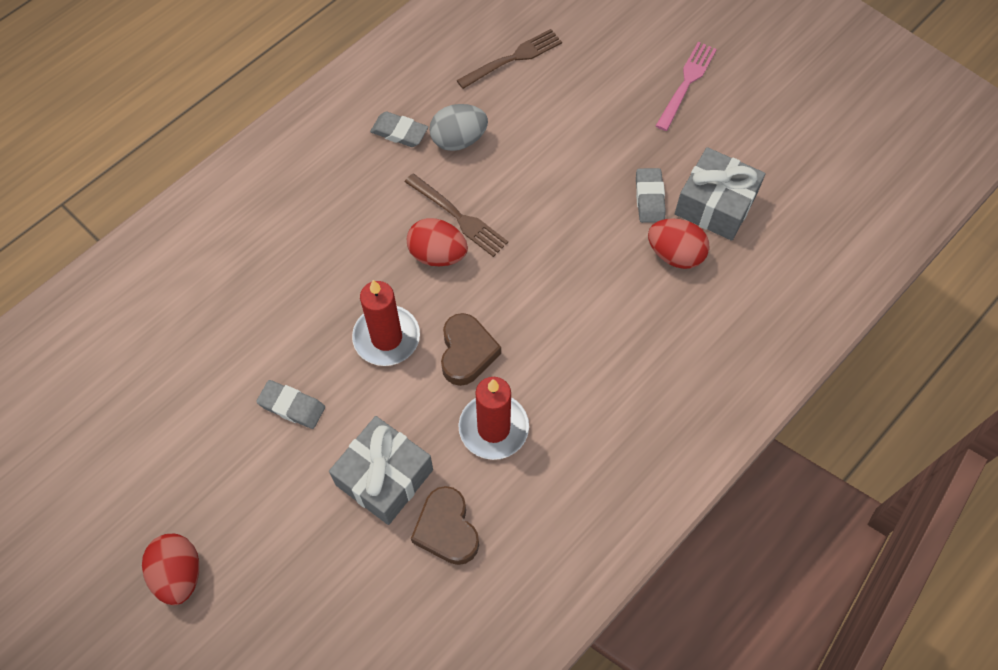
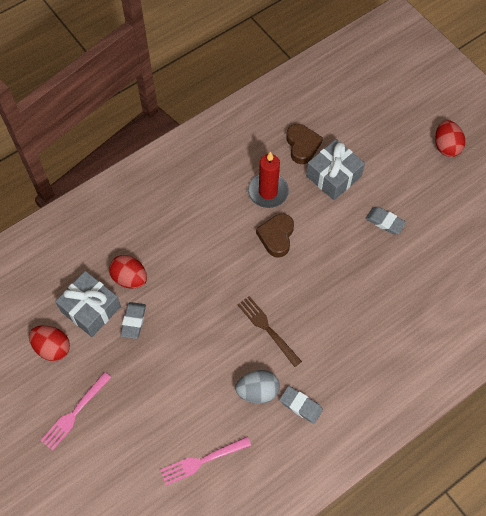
camera: 170 degrees left, 0 degrees up
(386, 337) = (325, 254): red candle -> none
(437, 254) = (285, 303): red egg -> red egg (52, 348)
(513, 58) = (202, 461): brown fork -> pink fork

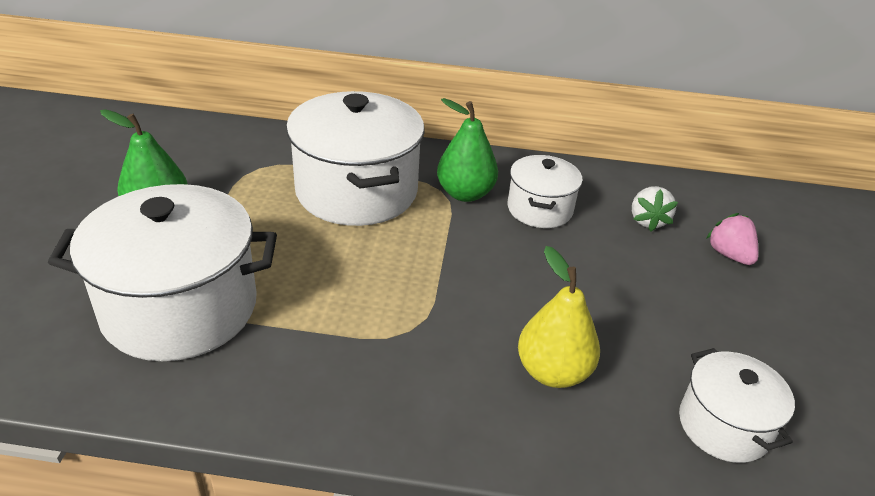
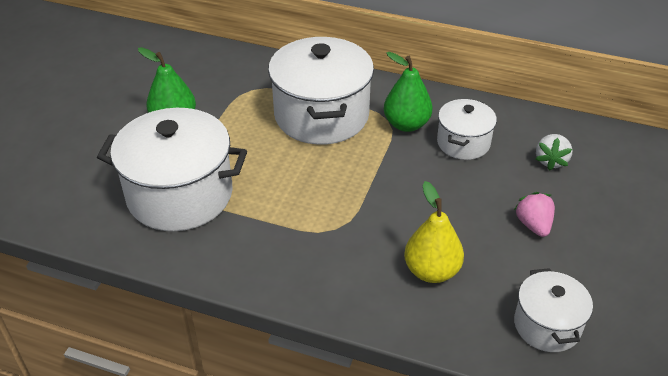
camera: 15 degrees right, 5 degrees up
(729, 255) = (610, 196): pink strawberry -> pink strawberry (533, 225)

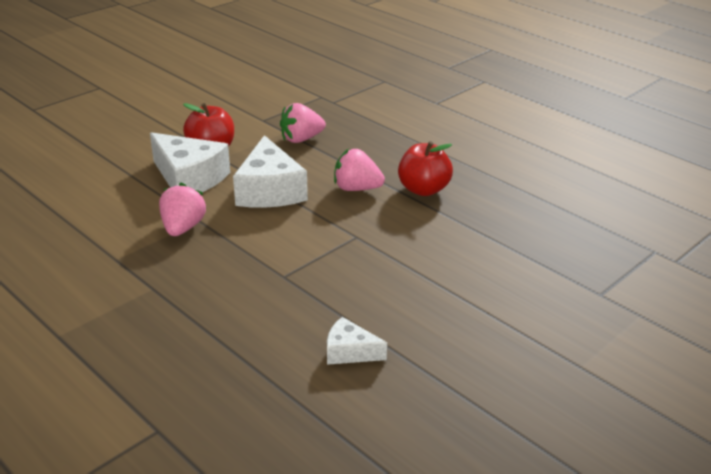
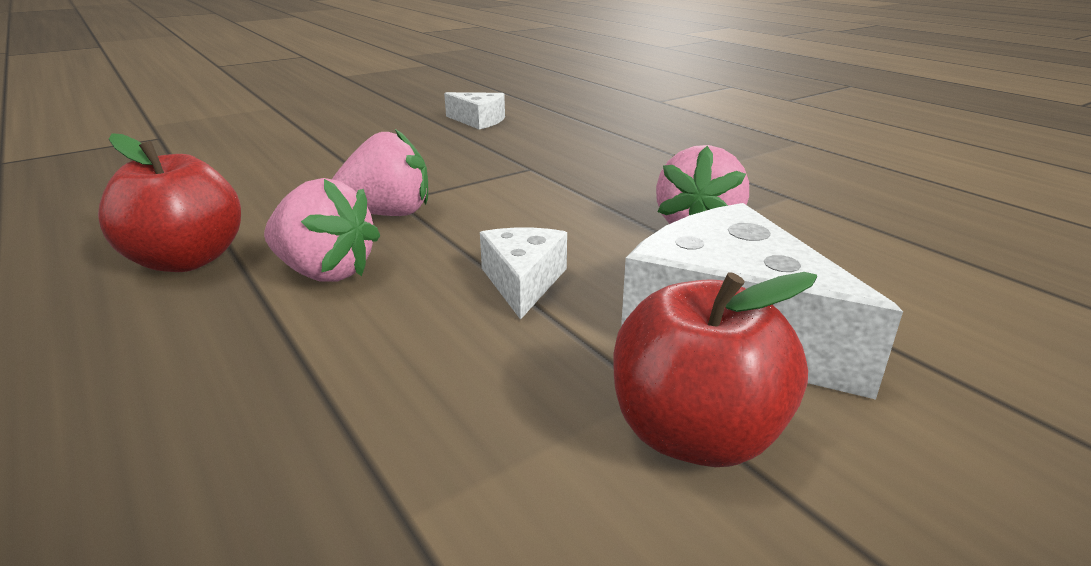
camera: 170 degrees left, 5 degrees down
(269, 190) = (523, 282): white cheese -> white cheese, size x0.53
(301, 139) = (361, 458): pink strawberry -> pink strawberry (387, 214)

### PROMPT
A verbatim transcript of the material above, with images dropped, is the expected output.

### EXERCISE SOLUTION
camera: 170 degrees left, 0 degrees up
(386, 337) = (325, 254): red candle -> none
(437, 254) = (285, 303): red egg -> red egg (52, 348)
(513, 58) = (202, 461): brown fork -> pink fork

camera: 15 degrees right, 5 degrees up
(729, 255) = (610, 196): pink strawberry -> pink strawberry (533, 225)

camera: 170 degrees left, 5 degrees down
(269, 190) = (523, 282): white cheese -> white cheese, size x0.53
(301, 139) = (361, 458): pink strawberry -> pink strawberry (387, 214)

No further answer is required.